__Change detection data__:

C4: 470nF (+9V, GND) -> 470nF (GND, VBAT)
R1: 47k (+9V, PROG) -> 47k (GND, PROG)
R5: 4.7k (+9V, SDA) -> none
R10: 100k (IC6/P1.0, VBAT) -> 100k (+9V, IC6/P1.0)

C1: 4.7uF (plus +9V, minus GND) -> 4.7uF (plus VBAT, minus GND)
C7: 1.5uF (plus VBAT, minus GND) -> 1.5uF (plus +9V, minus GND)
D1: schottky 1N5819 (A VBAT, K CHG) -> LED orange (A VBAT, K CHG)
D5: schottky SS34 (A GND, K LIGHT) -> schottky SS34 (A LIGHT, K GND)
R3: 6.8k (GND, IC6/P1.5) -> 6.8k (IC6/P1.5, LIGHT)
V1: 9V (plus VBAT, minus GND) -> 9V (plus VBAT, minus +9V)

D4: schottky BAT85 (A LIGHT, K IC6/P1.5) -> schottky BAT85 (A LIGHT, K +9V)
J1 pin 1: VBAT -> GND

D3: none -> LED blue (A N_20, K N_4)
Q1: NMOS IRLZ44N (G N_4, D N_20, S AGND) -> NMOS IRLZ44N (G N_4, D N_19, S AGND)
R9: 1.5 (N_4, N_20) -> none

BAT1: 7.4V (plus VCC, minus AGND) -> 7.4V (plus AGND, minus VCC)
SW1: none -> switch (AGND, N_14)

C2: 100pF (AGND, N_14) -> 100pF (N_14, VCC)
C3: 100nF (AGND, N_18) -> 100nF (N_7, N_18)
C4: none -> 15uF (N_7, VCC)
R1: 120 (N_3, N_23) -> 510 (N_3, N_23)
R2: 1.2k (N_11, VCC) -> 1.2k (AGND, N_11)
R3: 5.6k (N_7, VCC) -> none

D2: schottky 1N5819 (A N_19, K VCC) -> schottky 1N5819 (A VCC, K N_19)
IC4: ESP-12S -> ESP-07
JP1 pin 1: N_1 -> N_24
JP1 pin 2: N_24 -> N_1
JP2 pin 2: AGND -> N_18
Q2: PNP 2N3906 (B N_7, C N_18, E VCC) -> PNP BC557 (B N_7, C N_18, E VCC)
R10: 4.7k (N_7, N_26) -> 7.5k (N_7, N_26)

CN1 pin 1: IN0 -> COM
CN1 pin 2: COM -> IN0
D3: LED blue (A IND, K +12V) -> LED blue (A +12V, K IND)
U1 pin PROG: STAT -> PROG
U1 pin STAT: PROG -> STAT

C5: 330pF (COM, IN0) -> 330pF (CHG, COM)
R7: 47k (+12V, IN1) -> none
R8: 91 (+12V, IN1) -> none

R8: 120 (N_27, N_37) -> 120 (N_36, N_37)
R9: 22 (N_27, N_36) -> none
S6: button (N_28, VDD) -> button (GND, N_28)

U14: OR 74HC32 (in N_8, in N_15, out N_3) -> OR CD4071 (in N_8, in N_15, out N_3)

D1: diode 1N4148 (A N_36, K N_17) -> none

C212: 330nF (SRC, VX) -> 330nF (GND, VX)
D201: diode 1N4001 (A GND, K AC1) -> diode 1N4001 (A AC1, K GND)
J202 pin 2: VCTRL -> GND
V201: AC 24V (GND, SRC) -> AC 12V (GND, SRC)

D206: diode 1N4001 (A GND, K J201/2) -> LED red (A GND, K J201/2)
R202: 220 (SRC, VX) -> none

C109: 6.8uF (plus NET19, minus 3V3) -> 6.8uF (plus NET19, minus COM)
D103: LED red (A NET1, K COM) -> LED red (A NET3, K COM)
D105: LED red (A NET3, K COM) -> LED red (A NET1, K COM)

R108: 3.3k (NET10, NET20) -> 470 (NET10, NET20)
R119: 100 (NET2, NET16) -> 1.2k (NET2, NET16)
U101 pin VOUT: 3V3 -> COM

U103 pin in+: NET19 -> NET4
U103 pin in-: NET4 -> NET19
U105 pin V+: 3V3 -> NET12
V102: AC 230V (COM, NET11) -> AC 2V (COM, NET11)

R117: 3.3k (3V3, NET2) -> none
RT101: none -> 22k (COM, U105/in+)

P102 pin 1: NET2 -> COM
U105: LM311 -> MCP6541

__Action item__:
Which lines run from the one holding "R3: 5.6k (N_7, VCC) -> none" through the one holding "U1 pin STAT: PROG -> STAT" in the records above? Repeat them exactly, both included, and nothing more.

__Task solution__:
R3: 5.6k (N_7, VCC) -> none

D2: schottky 1N5819 (A N_19, K VCC) -> schottky 1N5819 (A VCC, K N_19)
IC4: ESP-12S -> ESP-07
JP1 pin 1: N_1 -> N_24
JP1 pin 2: N_24 -> N_1
JP2 pin 2: AGND -> N_18
Q2: PNP 2N3906 (B N_7, C N_18, E VCC) -> PNP BC557 (B N_7, C N_18, E VCC)
R10: 4.7k (N_7, N_26) -> 7.5k (N_7, N_26)

CN1 pin 1: IN0 -> COM
CN1 pin 2: COM -> IN0
D3: LED blue (A IND, K +12V) -> LED blue (A +12V, K IND)
U1 pin PROG: STAT -> PROG
U1 pin STAT: PROG -> STAT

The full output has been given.